Before-and-after change records
BEGIN
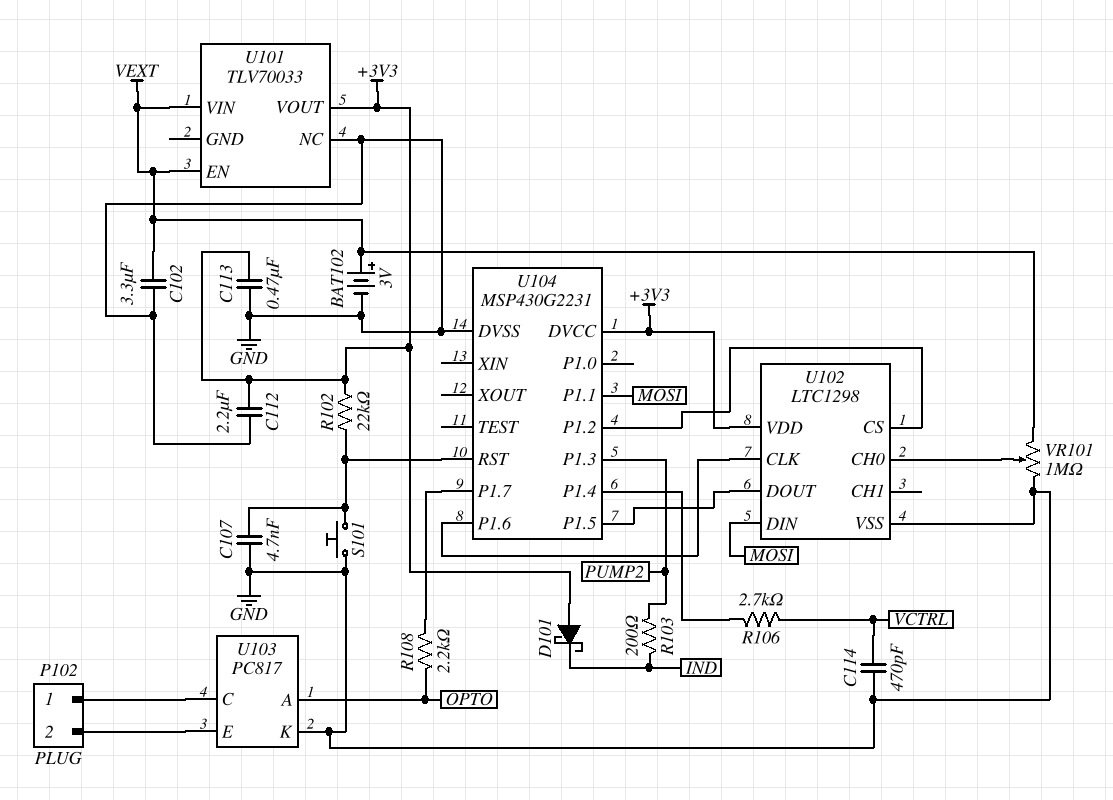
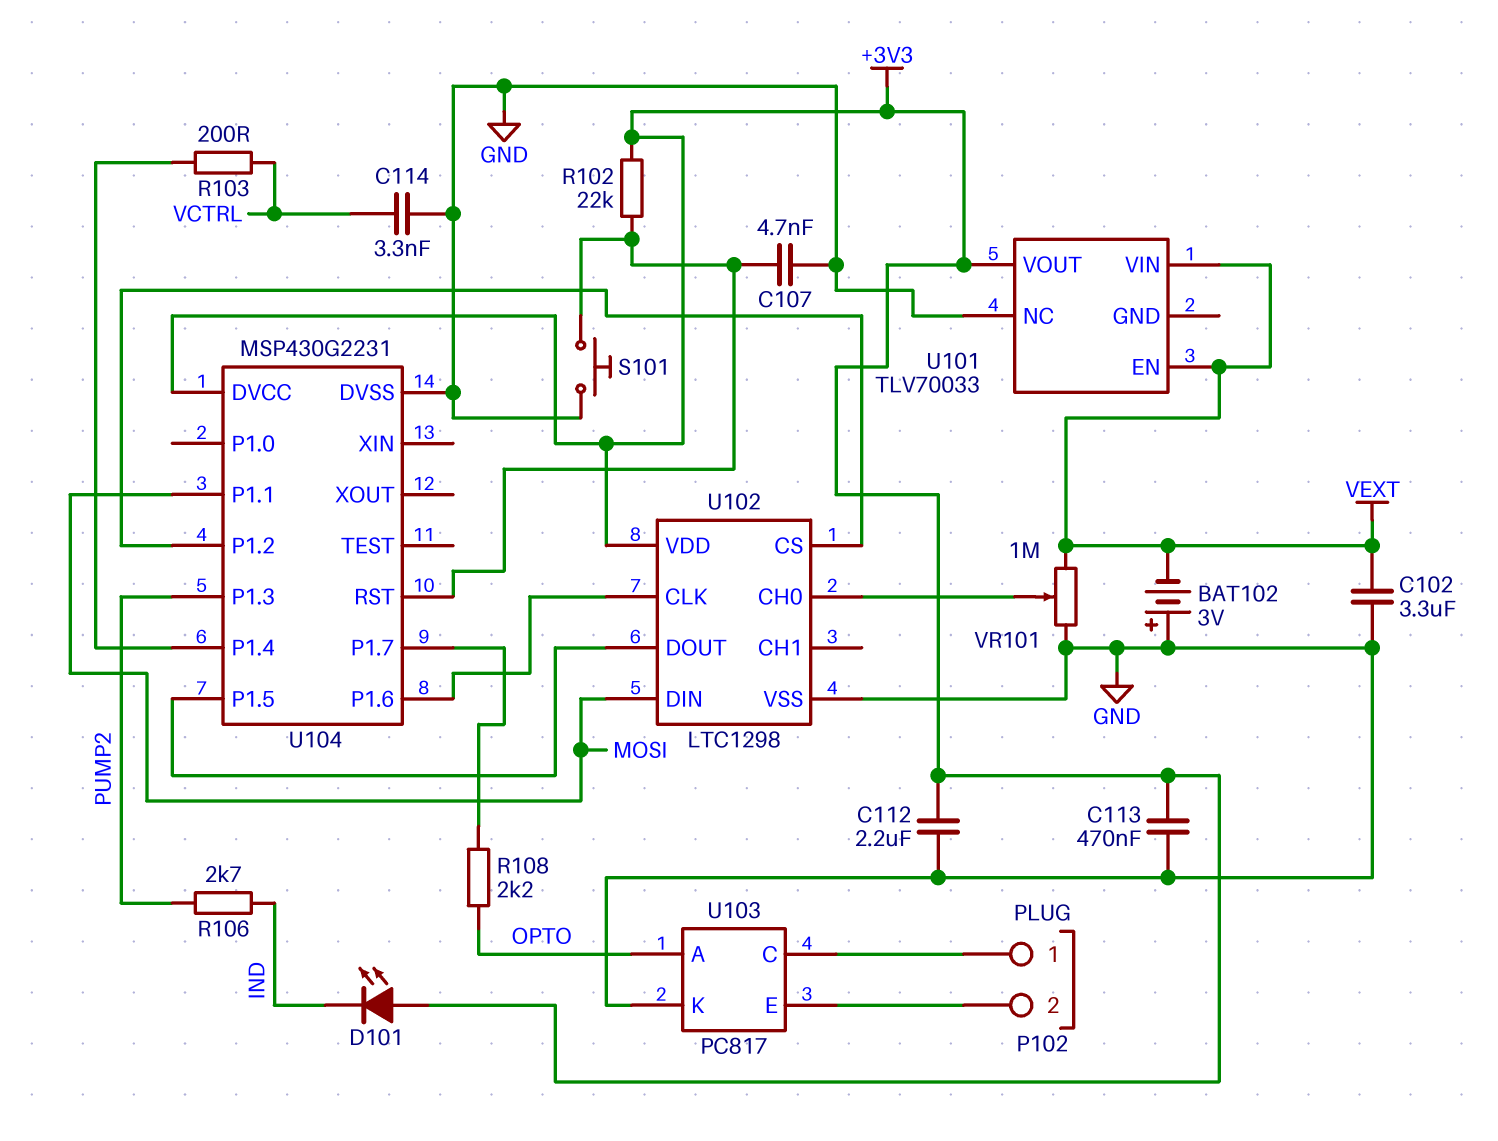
BAT102: 3V (plus VEXT, minus GND) -> 3V (plus GND, minus VEXT)
C114: 470pF (GND, VCTRL) -> 3.3nF (GND, VCTRL)
D101: schottky (A +3V3, K IND) -> LED (A +3V3, K IND)
R103: 200 (IND, PUMP2) -> 200 (U104/P1.4, VCTRL)
R106: 2.7k (U104/P1.4, VCTRL) -> 2.7k (IND, PUMP2)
END
Assigned task »
Copy out exactly the lines running from the line with "D101: schottky (A" to the end of the records, inclusive.

Expected answer »
D101: schottky (A +3V3, K IND) -> LED (A +3V3, K IND)
R103: 200 (IND, PUMP2) -> 200 (U104/P1.4, VCTRL)
R106: 2.7k (U104/P1.4, VCTRL) -> 2.7k (IND, PUMP2)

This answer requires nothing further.